Skip pictures in the listing below; copy exactly the lines from the one with "ENC pin CLK: B10 -> B9" through the one with "SD3 pin CS: B9 -> A10", inclusive.

Start of Data shown

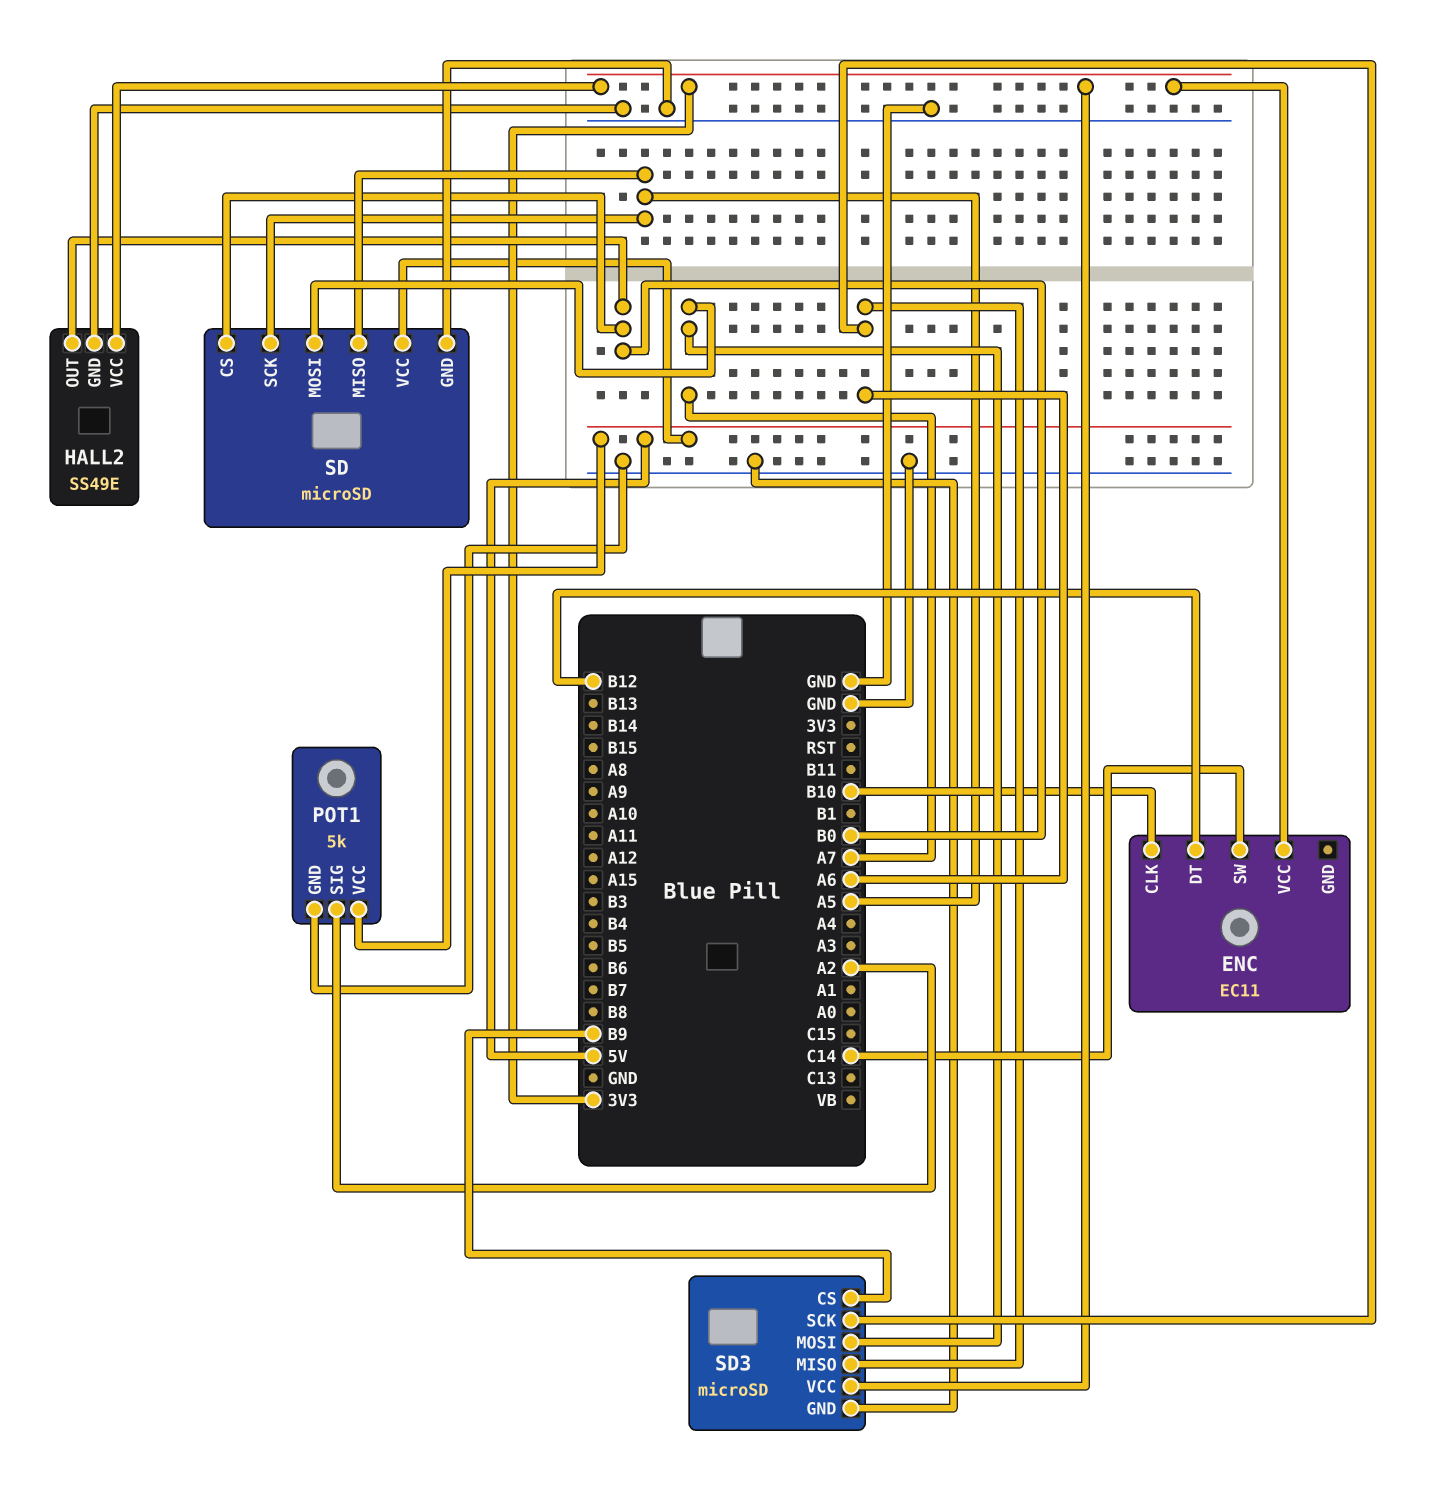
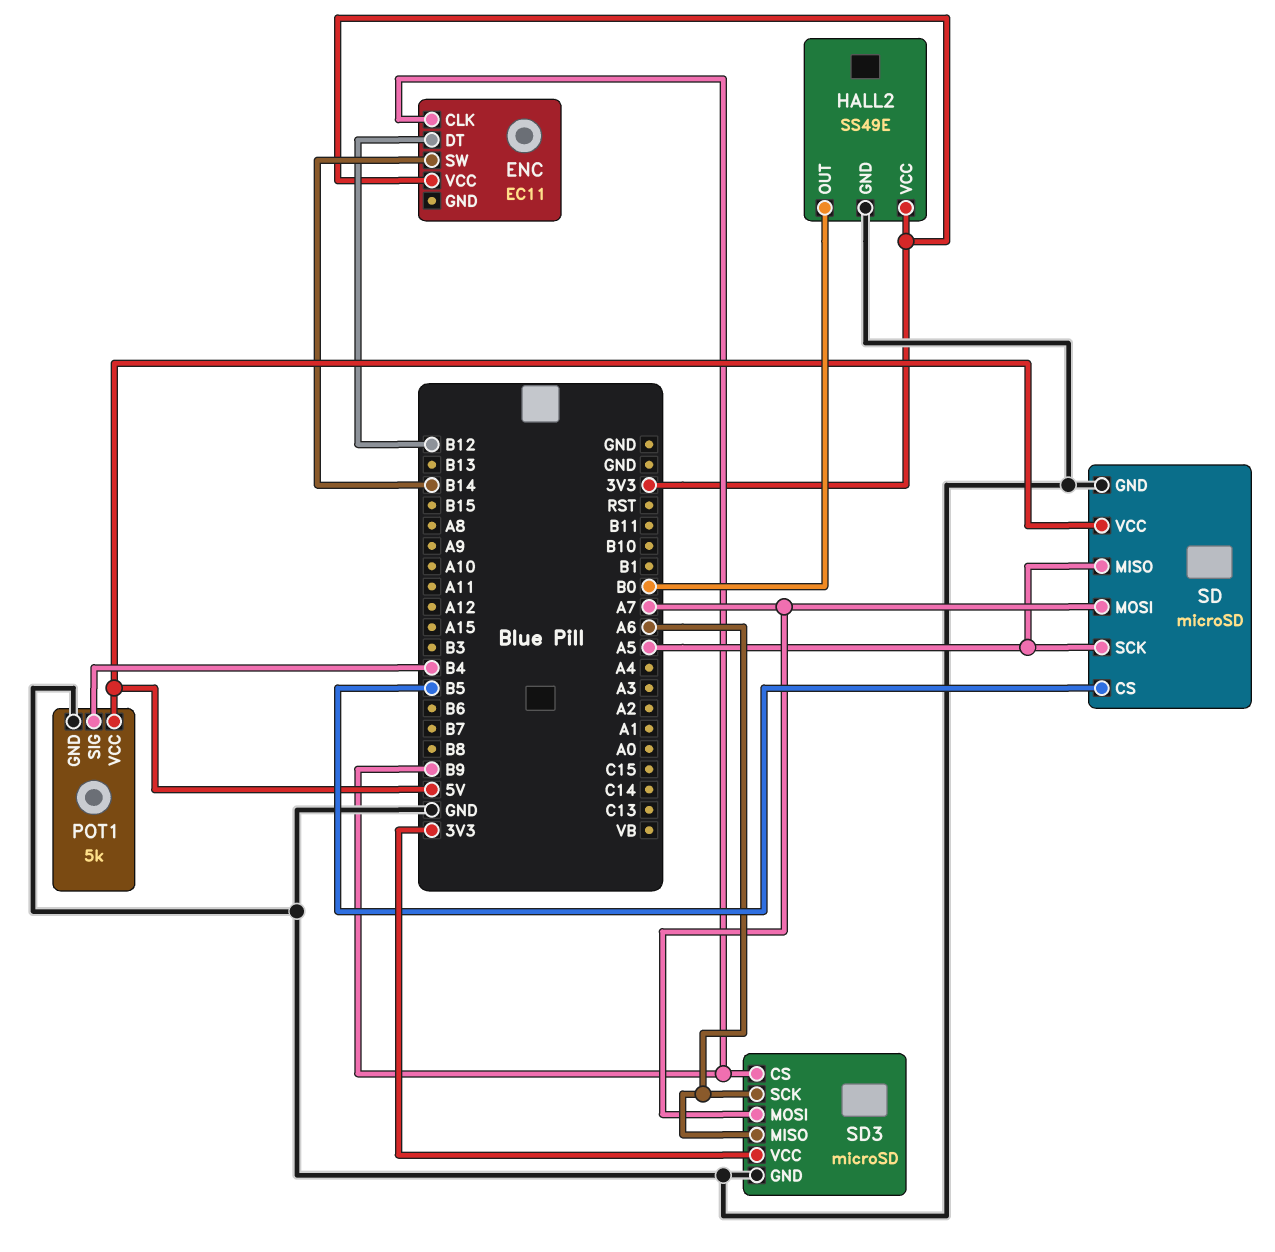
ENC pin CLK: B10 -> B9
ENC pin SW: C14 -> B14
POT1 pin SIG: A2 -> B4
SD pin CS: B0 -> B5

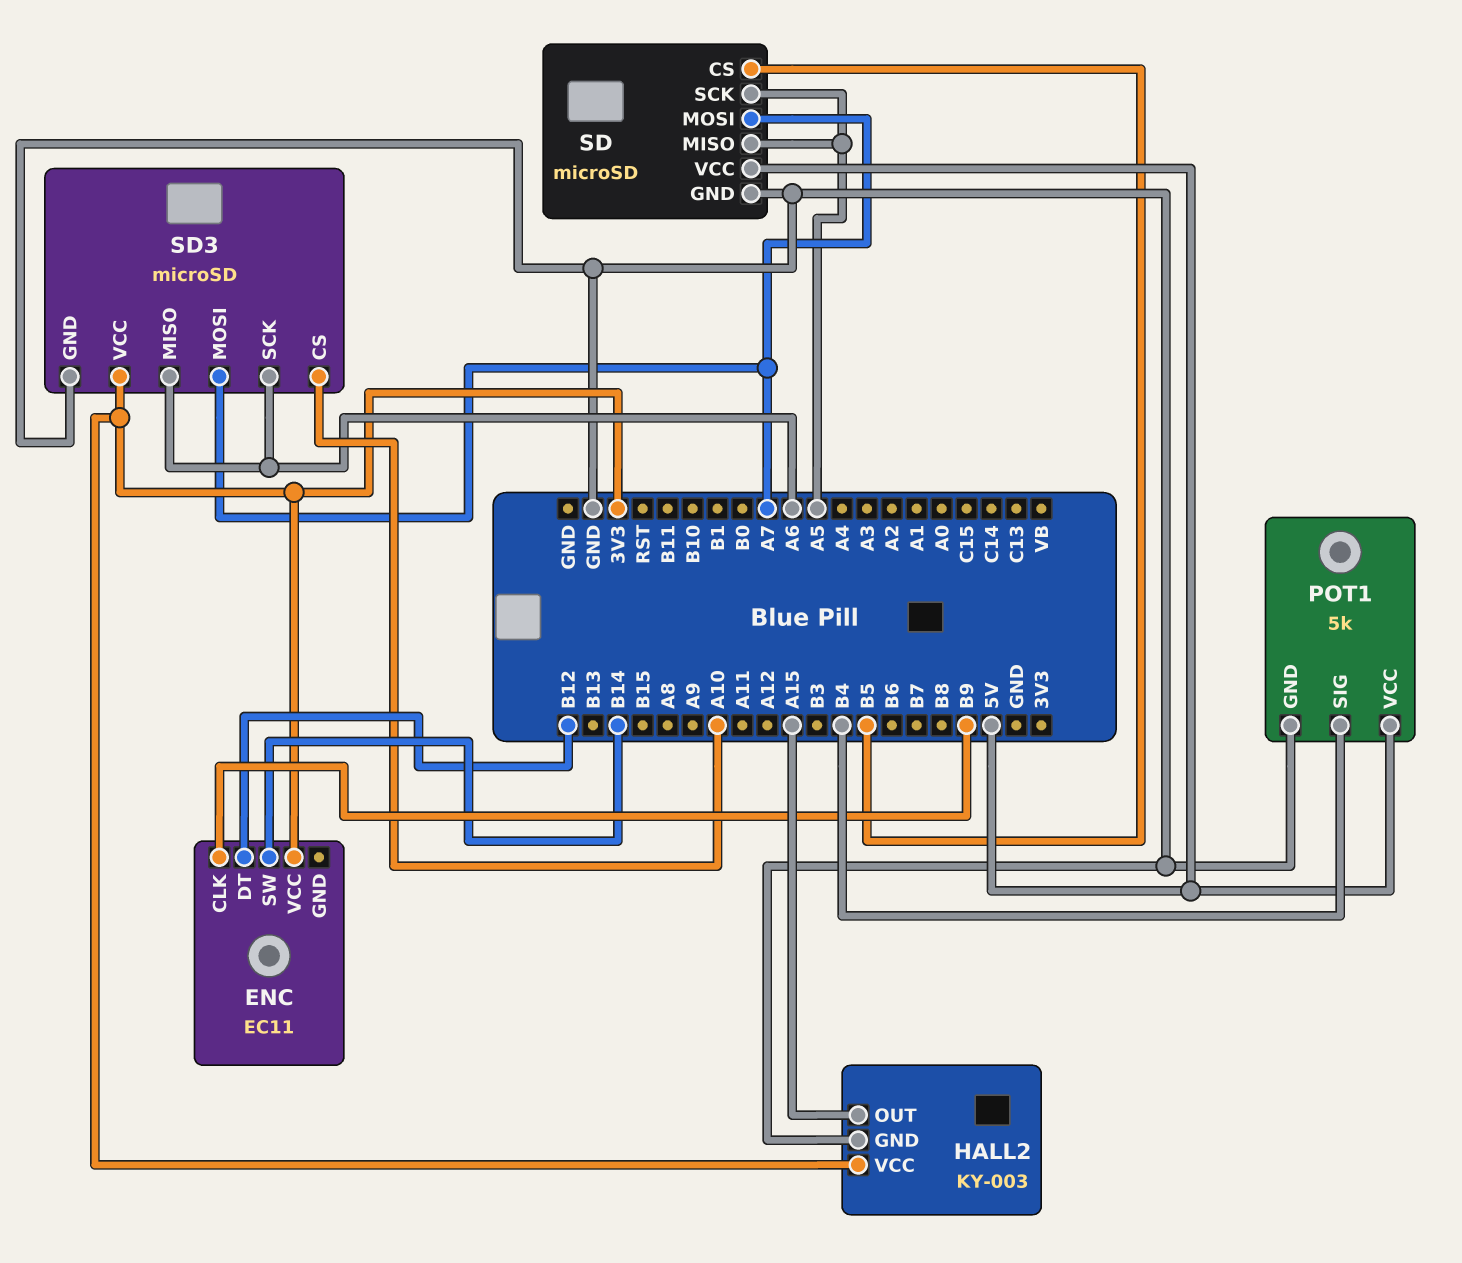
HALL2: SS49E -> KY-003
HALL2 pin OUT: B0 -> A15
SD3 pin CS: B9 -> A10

End of Data shown
Start of Data shown

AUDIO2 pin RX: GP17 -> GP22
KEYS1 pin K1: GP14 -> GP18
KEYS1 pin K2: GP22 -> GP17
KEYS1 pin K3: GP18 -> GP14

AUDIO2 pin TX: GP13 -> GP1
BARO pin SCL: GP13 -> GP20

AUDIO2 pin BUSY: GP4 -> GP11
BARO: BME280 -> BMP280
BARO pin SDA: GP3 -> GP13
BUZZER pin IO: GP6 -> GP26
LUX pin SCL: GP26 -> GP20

End of Data shown

_Result_
ENC pin CLK: B10 -> B9
ENC pin SW: C14 -> B14
POT1 pin SIG: A2 -> B4
SD pin CS: B0 -> B5

HALL2: SS49E -> KY-003
HALL2 pin OUT: B0 -> A15
SD3 pin CS: B9 -> A10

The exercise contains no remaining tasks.